**Enregistrements fournis:**
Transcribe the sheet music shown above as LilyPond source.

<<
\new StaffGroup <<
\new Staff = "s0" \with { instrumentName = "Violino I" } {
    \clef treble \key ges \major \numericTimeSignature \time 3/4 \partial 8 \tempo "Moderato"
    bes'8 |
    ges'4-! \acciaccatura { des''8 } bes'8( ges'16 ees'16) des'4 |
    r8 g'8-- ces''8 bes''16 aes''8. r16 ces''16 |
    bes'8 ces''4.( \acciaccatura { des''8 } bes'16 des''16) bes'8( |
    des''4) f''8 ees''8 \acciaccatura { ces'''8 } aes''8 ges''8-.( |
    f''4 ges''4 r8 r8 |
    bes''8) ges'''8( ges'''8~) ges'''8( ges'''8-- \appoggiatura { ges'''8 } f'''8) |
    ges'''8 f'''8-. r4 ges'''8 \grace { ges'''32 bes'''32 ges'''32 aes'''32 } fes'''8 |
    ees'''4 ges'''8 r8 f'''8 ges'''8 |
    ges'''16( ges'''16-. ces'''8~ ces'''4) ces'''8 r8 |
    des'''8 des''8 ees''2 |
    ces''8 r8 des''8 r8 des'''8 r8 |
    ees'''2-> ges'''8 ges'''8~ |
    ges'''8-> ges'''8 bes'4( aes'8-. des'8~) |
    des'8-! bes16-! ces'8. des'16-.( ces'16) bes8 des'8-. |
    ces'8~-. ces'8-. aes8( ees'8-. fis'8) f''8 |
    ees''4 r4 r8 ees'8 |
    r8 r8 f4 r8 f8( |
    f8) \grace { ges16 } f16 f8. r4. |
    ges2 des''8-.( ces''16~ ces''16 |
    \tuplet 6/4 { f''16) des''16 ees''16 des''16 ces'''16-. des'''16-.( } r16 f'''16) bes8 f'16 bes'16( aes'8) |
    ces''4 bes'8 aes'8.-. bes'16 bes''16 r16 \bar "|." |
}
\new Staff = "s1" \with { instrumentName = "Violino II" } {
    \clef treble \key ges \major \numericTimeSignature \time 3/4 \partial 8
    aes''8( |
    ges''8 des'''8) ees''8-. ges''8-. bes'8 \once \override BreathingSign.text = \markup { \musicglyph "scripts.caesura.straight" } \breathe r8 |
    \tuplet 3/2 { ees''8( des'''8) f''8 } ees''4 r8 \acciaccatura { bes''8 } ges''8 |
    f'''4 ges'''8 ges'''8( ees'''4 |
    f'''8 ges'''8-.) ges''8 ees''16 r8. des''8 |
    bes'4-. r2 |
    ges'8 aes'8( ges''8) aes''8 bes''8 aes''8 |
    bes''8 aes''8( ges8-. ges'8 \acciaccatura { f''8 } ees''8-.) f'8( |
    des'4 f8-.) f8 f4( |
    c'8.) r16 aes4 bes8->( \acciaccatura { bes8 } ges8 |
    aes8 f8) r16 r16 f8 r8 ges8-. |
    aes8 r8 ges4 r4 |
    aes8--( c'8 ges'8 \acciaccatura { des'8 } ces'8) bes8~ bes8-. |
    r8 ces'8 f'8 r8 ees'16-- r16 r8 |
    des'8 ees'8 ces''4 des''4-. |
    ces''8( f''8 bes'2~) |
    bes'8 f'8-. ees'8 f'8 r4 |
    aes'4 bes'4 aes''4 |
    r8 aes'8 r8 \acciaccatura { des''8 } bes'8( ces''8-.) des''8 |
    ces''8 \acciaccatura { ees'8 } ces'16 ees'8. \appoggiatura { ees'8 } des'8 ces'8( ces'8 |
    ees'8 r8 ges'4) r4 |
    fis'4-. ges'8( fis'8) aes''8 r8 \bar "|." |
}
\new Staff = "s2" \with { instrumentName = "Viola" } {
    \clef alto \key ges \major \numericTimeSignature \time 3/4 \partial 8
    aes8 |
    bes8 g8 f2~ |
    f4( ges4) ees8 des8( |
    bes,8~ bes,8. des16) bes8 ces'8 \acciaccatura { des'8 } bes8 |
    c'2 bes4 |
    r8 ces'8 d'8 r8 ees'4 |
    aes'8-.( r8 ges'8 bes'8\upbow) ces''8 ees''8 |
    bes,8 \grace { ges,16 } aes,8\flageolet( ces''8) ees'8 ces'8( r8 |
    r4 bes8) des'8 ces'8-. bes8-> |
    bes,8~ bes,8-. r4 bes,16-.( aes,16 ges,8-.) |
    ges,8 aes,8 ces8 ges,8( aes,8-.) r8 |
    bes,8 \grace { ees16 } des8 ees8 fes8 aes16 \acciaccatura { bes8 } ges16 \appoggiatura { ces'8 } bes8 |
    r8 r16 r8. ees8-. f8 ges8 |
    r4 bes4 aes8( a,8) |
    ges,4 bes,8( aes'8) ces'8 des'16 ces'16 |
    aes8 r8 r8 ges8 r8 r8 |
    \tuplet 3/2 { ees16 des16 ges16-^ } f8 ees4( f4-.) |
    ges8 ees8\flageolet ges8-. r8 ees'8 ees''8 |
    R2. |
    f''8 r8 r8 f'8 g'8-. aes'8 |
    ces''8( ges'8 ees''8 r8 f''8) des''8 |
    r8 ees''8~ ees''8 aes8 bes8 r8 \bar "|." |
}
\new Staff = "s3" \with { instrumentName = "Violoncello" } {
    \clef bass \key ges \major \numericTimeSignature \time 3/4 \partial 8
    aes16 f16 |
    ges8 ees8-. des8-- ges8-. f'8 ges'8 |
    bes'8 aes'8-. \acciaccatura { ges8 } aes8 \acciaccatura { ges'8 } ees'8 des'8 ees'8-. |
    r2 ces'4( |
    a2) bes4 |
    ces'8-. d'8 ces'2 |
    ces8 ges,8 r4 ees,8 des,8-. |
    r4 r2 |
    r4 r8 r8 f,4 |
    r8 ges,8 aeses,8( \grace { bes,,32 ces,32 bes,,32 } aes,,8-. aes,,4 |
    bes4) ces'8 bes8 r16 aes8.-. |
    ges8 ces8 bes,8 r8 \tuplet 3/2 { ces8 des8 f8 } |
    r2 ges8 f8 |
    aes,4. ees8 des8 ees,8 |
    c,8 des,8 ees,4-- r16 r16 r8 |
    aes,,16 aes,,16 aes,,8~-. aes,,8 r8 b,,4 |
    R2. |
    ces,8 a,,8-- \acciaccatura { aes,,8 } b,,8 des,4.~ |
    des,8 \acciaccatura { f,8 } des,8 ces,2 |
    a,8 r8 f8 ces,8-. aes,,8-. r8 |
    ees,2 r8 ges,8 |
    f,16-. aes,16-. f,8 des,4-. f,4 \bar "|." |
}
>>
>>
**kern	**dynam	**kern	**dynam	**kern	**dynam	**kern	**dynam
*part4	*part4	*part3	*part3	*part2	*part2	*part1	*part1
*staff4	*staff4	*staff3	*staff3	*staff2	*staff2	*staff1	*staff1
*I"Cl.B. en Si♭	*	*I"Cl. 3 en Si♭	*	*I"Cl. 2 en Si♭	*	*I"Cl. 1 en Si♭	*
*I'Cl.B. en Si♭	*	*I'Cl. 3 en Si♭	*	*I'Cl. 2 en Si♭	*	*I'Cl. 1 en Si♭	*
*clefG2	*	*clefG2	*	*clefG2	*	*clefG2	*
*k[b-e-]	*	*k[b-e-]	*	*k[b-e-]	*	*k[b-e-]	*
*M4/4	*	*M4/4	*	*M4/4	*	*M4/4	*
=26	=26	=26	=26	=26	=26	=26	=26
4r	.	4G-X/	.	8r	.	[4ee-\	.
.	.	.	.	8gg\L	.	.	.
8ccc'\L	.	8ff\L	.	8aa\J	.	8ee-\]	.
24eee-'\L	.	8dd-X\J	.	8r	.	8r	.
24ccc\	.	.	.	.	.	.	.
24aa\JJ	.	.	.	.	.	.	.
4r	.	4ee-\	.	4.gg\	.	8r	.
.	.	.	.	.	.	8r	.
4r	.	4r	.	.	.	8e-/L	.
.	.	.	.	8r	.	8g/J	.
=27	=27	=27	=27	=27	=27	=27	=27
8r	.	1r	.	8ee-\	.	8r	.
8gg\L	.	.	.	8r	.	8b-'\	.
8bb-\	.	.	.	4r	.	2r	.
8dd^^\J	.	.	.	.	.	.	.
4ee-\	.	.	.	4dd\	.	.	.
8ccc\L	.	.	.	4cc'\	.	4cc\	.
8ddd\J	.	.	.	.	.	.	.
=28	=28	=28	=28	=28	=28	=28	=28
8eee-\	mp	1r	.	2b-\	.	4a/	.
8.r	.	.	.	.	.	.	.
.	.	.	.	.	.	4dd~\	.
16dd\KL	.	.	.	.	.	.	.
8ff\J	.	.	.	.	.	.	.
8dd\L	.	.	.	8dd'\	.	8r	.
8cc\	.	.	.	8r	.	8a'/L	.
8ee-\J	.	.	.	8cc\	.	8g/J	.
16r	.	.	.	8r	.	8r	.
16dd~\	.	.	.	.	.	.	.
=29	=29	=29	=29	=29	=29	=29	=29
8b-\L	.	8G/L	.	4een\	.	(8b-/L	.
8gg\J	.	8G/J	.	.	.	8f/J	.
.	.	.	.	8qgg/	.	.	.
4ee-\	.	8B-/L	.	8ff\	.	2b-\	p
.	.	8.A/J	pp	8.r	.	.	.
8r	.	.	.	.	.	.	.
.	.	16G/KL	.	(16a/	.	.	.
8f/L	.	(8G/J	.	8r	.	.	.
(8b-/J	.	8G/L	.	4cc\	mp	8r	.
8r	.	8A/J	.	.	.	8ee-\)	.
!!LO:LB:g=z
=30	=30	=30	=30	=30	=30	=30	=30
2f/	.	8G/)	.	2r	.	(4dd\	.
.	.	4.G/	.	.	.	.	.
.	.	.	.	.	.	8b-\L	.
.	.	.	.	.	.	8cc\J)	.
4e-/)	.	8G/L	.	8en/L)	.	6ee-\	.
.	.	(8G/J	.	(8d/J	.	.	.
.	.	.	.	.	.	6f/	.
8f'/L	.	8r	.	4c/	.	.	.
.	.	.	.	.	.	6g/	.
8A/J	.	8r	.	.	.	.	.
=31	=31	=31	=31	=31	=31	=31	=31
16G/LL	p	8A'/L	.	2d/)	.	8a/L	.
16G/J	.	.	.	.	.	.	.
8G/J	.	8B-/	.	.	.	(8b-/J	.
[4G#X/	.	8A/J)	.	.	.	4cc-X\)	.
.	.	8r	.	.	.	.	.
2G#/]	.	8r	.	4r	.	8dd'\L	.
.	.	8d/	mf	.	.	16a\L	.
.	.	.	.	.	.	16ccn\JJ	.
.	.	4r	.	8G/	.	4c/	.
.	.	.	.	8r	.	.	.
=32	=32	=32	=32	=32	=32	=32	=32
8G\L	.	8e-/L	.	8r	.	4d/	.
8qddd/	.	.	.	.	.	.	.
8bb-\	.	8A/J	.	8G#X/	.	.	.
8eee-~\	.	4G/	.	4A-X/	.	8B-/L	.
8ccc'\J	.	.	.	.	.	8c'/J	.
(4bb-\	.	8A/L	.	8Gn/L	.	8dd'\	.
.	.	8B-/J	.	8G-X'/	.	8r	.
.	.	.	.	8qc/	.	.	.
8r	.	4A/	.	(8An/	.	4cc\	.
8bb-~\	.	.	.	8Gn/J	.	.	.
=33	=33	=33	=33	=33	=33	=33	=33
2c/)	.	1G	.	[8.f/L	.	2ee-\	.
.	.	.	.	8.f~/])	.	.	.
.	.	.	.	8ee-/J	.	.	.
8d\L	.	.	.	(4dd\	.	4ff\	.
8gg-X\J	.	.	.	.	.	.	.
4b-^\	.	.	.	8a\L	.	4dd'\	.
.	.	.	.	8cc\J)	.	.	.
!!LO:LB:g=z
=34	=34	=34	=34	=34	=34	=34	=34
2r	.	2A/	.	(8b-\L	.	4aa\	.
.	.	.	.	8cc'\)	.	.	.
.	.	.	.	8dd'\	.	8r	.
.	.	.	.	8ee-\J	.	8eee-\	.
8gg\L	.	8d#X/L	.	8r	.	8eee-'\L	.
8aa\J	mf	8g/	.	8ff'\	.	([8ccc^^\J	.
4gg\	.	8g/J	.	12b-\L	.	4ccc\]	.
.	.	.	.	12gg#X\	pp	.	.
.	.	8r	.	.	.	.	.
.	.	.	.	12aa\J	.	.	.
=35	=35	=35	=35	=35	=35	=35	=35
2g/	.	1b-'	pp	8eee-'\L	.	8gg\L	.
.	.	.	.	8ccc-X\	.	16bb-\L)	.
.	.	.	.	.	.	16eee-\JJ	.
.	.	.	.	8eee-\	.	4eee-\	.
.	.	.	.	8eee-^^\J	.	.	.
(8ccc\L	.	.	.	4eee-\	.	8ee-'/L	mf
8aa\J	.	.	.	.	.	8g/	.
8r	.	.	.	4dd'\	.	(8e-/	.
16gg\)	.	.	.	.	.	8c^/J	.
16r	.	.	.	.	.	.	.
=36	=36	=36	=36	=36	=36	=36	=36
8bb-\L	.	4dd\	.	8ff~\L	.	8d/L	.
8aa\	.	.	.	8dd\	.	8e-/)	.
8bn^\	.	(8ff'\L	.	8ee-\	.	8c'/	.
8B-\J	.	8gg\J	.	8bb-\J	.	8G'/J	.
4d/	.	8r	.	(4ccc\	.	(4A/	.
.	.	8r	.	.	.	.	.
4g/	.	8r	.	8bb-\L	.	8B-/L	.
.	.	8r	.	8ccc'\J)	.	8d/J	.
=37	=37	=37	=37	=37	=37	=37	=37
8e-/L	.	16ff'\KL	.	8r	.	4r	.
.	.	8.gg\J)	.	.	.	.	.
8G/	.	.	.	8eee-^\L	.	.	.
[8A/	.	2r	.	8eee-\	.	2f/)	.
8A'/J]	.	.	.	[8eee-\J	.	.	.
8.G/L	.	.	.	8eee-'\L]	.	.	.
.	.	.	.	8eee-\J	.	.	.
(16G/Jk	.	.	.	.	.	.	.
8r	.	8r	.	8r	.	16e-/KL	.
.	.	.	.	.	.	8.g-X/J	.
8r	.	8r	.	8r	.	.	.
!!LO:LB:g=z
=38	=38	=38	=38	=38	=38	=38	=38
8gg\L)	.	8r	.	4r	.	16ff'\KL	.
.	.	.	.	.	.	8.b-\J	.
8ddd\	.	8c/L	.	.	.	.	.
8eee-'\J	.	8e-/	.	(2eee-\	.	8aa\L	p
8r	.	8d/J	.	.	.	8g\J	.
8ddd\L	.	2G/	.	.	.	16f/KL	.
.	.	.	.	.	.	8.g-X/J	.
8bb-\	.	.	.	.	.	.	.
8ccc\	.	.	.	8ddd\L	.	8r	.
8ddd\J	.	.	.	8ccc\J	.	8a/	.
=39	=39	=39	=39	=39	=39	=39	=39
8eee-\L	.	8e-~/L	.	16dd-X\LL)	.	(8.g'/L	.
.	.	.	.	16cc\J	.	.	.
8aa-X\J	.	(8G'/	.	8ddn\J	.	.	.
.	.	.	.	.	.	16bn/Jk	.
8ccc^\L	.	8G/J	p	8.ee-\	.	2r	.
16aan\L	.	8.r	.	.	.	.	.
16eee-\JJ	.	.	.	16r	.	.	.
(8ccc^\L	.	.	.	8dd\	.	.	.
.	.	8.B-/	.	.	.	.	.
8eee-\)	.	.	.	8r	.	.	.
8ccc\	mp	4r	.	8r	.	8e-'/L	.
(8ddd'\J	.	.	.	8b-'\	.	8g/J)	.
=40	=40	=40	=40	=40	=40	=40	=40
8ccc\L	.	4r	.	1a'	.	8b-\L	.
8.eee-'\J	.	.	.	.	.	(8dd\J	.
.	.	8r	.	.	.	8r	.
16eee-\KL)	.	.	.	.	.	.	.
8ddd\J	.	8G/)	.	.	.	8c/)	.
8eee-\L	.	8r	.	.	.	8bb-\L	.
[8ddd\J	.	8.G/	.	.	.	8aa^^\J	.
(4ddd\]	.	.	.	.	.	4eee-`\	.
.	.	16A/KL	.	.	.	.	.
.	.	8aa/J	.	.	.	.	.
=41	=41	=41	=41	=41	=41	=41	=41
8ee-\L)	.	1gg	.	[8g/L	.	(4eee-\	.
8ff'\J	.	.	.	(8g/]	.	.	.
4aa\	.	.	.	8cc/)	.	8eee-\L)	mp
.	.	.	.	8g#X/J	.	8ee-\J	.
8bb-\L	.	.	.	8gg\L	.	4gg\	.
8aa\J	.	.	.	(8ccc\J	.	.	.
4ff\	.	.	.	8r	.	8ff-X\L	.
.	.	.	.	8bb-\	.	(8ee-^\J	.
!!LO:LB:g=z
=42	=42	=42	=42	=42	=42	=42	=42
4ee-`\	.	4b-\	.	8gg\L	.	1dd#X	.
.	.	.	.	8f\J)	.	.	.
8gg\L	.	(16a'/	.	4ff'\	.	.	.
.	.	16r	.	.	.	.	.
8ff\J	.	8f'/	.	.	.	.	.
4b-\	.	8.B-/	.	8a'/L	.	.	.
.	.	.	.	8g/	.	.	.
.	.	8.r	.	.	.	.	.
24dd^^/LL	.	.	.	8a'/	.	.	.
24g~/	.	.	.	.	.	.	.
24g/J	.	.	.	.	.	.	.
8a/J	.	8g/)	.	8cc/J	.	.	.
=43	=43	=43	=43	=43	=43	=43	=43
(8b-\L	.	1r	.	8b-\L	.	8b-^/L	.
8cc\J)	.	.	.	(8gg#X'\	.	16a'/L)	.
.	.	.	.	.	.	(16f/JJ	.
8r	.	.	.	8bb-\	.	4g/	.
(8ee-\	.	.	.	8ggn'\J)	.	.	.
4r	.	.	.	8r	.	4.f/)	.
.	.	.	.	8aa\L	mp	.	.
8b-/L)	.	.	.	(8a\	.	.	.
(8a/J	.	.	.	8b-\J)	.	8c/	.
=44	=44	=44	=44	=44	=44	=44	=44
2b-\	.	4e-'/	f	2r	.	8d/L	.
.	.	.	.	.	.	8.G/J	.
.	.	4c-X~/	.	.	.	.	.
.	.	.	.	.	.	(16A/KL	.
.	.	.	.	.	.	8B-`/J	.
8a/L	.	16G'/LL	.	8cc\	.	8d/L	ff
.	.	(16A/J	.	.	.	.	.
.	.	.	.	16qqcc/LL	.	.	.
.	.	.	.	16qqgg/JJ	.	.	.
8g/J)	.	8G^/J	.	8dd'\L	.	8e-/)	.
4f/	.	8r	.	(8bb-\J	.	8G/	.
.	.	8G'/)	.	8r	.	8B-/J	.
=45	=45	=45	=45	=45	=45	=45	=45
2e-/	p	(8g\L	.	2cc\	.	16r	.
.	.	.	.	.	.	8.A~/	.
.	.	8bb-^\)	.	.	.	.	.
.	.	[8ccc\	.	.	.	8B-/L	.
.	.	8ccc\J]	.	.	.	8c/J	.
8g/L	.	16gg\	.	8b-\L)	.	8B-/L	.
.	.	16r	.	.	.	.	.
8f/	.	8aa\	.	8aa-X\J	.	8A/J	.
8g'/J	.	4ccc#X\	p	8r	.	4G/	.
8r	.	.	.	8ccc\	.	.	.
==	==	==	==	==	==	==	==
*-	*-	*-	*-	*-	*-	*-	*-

**Énoncé:** Relevez chaque ligne des enregistrements qui contient le mot « with ». La casse compte.

**Résultat final:**
\new Staff = "s0" \with { instrumentName = "Violino I" } {
\new Staff = "s1" \with { instrumentName = "Violino II" } {
\new Staff = "s2" \with { instrumentName = "Viola" } {
\new Staff = "s3" \with { instrumentName = "Violoncello" } {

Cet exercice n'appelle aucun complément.